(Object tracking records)
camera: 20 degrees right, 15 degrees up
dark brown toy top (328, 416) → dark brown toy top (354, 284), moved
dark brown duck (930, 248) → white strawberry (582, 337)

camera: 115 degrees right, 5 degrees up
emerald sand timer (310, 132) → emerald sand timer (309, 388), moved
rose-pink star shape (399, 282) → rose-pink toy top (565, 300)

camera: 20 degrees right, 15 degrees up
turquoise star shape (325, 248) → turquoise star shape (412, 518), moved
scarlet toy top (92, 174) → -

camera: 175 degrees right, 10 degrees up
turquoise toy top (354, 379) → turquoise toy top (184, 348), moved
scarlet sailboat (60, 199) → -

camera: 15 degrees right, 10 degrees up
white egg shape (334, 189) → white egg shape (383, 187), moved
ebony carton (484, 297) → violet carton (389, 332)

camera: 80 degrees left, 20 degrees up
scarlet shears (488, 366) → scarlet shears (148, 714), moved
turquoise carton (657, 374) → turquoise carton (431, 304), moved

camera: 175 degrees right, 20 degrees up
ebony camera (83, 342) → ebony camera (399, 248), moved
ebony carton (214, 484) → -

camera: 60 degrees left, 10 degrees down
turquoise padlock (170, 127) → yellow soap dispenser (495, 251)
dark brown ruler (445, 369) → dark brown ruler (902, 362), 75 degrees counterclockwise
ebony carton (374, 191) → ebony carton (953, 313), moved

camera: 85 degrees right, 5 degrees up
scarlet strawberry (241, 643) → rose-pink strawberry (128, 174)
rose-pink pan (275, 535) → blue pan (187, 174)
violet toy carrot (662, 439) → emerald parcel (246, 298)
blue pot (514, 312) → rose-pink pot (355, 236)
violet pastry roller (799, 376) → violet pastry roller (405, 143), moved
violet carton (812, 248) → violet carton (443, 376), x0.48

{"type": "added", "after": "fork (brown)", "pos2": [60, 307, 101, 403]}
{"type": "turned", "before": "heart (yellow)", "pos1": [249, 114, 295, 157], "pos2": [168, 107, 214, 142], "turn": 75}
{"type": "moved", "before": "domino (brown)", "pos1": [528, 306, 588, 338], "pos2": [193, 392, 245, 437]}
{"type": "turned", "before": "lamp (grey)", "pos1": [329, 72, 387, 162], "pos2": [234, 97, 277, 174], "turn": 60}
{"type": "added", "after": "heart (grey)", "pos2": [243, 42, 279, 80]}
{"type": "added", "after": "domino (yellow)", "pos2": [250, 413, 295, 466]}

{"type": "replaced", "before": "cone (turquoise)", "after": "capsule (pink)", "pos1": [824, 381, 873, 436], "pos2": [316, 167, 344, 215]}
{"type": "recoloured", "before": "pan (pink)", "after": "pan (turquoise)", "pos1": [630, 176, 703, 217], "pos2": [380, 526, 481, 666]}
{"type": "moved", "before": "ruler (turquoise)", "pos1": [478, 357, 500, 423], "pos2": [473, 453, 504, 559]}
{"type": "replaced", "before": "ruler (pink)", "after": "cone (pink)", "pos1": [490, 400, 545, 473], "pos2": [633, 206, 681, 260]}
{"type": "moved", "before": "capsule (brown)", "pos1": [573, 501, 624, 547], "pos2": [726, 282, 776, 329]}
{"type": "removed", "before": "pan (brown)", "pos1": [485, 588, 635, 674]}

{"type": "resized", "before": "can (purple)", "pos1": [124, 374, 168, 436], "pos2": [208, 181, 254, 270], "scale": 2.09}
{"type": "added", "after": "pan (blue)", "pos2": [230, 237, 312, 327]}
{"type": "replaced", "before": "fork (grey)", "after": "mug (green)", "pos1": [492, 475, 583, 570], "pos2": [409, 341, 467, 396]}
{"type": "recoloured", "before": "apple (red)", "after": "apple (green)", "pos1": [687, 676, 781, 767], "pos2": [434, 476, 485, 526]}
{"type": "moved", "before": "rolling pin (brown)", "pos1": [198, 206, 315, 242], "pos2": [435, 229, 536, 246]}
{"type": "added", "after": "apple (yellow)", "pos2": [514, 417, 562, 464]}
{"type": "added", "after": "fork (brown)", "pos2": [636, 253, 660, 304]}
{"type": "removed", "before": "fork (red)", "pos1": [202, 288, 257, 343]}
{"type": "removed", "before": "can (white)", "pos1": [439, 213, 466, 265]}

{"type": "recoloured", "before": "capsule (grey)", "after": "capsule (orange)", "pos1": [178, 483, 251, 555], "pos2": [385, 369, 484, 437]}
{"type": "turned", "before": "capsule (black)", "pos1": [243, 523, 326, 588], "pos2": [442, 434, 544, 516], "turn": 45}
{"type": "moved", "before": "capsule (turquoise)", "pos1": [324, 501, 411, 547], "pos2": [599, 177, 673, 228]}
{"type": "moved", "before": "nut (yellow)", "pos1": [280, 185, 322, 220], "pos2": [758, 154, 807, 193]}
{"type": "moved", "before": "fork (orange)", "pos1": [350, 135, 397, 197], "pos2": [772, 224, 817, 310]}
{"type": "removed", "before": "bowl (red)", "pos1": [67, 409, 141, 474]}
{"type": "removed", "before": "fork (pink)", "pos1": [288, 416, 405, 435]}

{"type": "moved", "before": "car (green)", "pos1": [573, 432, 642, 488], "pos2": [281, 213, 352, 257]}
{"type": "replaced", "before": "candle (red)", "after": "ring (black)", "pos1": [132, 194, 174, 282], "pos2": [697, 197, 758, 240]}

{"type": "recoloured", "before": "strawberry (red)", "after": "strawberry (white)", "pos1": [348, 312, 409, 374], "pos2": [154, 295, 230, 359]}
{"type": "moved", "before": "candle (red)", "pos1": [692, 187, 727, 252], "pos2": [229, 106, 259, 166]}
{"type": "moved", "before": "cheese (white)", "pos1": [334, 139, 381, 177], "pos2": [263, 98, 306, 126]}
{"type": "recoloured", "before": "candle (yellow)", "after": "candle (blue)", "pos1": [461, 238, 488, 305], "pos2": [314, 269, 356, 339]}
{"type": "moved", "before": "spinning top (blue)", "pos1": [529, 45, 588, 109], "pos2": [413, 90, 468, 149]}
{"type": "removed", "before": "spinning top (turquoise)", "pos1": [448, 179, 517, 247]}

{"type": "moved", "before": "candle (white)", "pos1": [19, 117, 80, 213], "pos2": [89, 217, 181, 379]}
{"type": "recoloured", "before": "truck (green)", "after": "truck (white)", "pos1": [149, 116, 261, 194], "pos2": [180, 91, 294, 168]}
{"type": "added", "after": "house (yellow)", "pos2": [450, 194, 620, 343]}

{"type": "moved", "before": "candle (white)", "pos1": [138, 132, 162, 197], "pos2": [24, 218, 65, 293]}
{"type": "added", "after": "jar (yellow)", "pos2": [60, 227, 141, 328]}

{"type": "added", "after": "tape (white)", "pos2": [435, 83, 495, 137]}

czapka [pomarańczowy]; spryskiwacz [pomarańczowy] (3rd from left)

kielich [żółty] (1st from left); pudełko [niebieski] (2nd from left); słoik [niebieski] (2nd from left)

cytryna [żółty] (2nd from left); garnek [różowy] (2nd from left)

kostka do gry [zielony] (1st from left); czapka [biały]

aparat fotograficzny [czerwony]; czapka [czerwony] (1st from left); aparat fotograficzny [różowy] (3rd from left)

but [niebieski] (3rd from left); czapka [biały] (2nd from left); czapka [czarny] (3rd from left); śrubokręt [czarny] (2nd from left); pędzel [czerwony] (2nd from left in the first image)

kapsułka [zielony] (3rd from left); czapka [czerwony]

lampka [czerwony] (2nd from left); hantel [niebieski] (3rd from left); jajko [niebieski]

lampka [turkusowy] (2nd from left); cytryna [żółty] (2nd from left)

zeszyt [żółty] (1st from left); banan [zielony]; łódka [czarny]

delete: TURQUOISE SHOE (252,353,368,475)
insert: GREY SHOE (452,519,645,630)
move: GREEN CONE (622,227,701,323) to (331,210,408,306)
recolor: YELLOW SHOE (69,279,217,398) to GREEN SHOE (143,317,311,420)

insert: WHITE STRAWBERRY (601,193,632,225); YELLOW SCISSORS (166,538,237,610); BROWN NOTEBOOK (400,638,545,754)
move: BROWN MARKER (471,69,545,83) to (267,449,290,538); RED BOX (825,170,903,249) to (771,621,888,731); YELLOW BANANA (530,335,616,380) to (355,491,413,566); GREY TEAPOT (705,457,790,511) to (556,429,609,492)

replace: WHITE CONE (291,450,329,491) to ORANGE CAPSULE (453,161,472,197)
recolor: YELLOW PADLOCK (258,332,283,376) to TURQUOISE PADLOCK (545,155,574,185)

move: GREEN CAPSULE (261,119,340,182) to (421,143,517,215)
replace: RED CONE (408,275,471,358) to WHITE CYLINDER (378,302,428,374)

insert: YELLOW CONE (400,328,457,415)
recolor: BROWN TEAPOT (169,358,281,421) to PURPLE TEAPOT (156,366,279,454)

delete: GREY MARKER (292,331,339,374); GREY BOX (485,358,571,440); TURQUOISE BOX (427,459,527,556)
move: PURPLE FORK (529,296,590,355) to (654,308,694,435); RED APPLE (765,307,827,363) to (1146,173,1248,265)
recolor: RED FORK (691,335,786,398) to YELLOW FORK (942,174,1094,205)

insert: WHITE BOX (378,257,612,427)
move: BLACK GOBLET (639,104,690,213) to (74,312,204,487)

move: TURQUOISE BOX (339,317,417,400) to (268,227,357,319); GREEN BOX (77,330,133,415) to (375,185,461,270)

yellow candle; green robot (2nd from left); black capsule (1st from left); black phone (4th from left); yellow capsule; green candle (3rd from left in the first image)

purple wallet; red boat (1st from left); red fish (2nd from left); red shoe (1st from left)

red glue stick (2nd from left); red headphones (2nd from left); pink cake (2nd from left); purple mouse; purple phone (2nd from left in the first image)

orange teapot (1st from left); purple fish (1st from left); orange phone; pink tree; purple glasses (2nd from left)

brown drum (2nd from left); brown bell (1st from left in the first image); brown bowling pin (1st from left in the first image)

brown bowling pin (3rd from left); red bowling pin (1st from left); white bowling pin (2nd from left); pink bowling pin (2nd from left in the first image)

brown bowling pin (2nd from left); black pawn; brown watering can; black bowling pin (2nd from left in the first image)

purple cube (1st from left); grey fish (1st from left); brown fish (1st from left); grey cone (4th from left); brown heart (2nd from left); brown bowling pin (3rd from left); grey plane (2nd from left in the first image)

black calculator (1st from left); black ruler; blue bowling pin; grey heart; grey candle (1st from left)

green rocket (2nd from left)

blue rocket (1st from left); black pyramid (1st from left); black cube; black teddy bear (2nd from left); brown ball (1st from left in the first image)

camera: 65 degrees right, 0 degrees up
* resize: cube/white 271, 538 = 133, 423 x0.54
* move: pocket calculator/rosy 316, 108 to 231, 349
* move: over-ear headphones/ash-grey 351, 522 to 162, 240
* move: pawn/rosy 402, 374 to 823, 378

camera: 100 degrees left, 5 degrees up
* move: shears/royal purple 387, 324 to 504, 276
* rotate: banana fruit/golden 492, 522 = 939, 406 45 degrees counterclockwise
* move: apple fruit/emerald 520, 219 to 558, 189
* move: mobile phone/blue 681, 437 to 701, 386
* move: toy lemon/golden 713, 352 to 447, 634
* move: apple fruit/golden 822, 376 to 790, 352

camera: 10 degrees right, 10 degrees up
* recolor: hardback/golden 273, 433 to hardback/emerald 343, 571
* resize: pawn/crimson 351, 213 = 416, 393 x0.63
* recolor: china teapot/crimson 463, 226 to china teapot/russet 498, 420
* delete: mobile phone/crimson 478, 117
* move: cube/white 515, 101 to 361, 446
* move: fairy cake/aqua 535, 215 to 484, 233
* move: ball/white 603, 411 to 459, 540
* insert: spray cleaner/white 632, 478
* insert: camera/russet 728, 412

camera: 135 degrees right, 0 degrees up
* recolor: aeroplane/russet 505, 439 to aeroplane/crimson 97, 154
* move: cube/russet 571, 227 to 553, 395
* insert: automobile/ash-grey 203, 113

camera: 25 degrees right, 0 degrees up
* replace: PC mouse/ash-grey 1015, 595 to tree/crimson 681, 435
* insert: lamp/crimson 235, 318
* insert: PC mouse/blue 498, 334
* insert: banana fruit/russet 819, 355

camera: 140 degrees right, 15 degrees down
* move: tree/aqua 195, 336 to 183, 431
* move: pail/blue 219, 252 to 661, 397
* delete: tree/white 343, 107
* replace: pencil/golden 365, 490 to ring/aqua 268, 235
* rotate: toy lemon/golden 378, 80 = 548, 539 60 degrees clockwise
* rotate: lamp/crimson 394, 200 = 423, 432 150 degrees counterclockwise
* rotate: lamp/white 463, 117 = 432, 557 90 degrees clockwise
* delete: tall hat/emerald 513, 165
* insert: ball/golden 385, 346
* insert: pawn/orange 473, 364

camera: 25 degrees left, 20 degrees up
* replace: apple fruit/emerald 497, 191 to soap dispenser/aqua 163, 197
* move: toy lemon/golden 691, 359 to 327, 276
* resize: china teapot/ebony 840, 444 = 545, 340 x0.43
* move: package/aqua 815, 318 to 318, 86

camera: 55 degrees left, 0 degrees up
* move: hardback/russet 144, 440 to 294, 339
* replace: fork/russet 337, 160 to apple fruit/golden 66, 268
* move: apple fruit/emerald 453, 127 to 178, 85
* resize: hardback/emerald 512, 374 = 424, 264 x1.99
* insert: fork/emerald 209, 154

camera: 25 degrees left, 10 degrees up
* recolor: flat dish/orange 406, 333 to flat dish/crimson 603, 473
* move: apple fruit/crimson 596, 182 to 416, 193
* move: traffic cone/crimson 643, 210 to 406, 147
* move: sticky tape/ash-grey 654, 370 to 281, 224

* TASK ITEM *
Go through the data above from its first line and copy each line exactly, stopping once the line with "dark brown toy top (328, 416)" has been copied.

* SOLUTION FOR THIS PROBLEM *
camera: 20 degrees right, 15 degrees up
dark brown toy top (328, 416) → dark brown toy top (354, 284), moved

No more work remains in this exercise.